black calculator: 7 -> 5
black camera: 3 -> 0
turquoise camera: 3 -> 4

━━━━━━━━━━━━━━━━

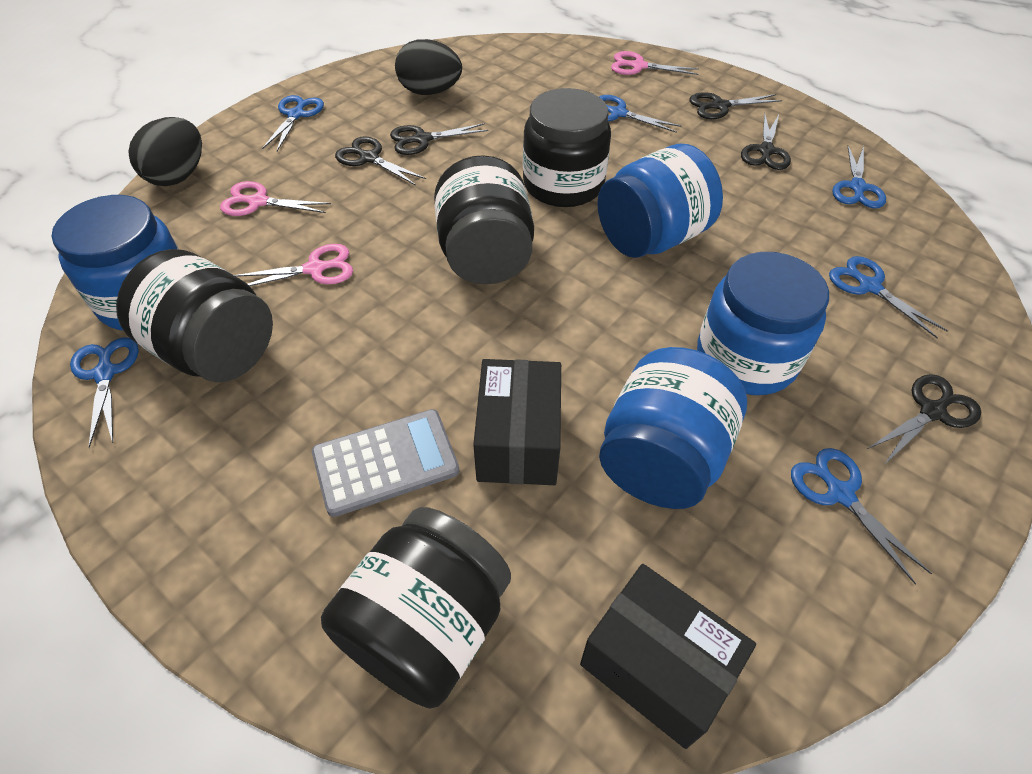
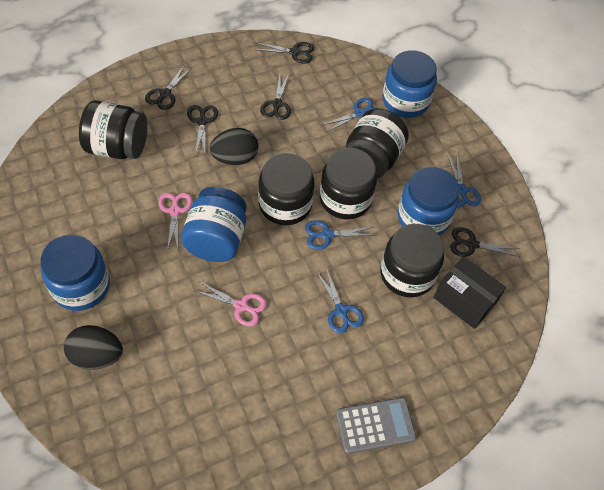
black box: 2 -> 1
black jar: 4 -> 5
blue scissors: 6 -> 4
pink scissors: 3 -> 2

━━━━━━━━━━━━━━━━

- WHAT IS NEEDED -
Wherever the string "black" occurs in the data, copy the line that holds it.

- RESULT -
black calculator: 7 -> 5
black camera: 3 -> 0
black box: 2 -> 1
black jar: 4 -> 5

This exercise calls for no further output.